Entries taken from a collection:
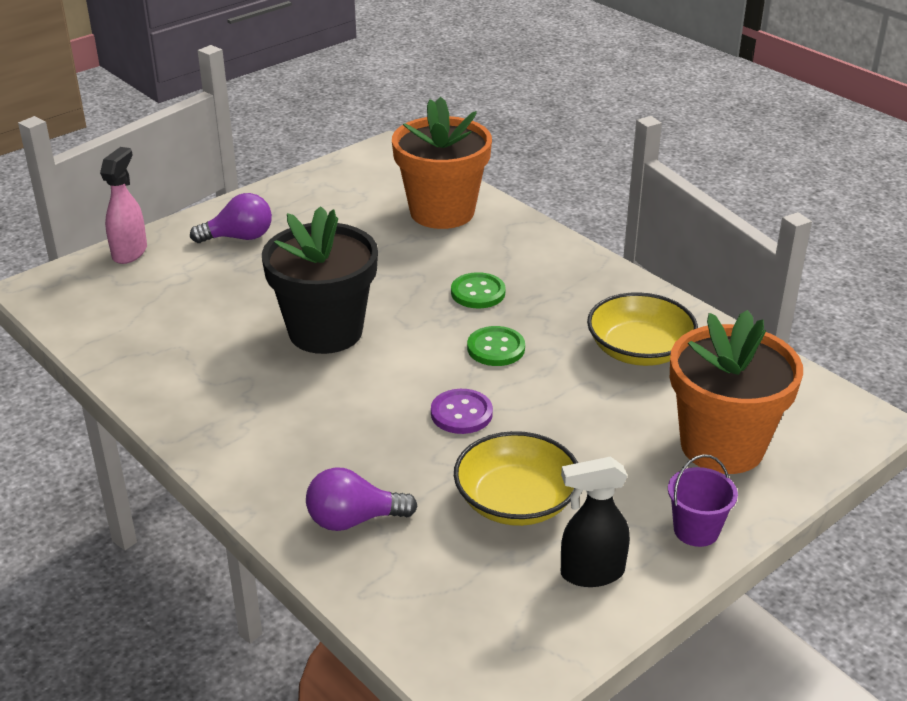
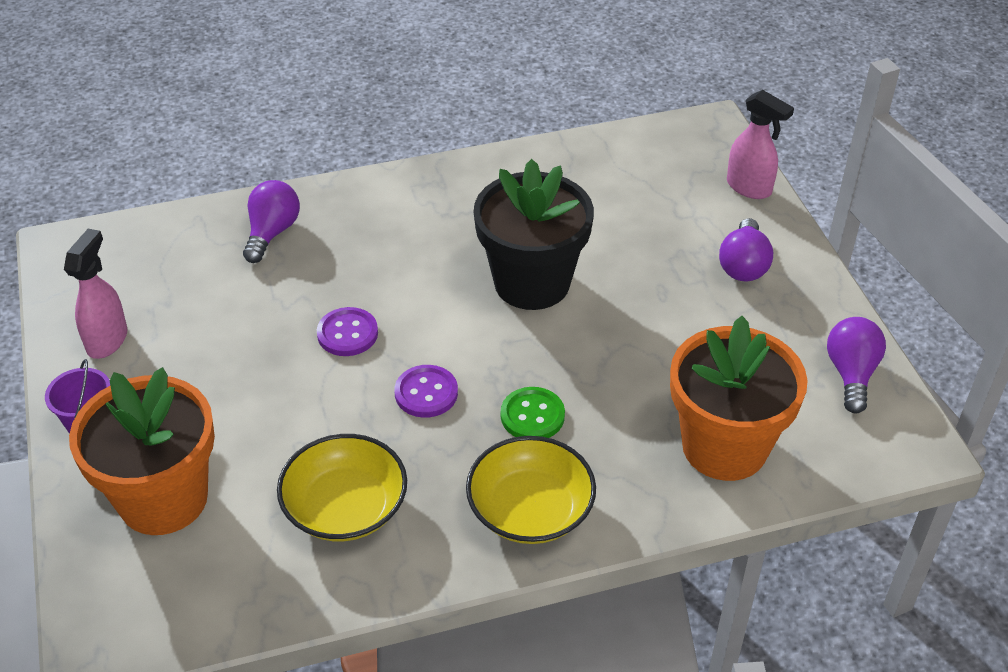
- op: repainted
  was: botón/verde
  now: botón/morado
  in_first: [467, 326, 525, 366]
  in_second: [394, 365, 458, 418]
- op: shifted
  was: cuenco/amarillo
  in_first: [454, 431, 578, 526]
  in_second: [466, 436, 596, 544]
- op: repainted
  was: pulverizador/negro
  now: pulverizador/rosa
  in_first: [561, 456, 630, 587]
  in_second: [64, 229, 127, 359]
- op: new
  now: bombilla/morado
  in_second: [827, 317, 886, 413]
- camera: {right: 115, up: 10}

> _Exercise brief_
Give the entries again word for word, but skip the pictures.

> _Response box_
- op: repainted
  was: botón/verde
  now: botón/morado
  in_first: [467, 326, 525, 366]
  in_second: [394, 365, 458, 418]
- op: shifted
  was: cuenco/amarillo
  in_first: [454, 431, 578, 526]
  in_second: [466, 436, 596, 544]
- op: repainted
  was: pulverizador/negro
  now: pulverizador/rosa
  in_first: [561, 456, 630, 587]
  in_second: [64, 229, 127, 359]
- op: new
  now: bombilla/morado
  in_second: [827, 317, 886, 413]
- camera: {right: 115, up: 10}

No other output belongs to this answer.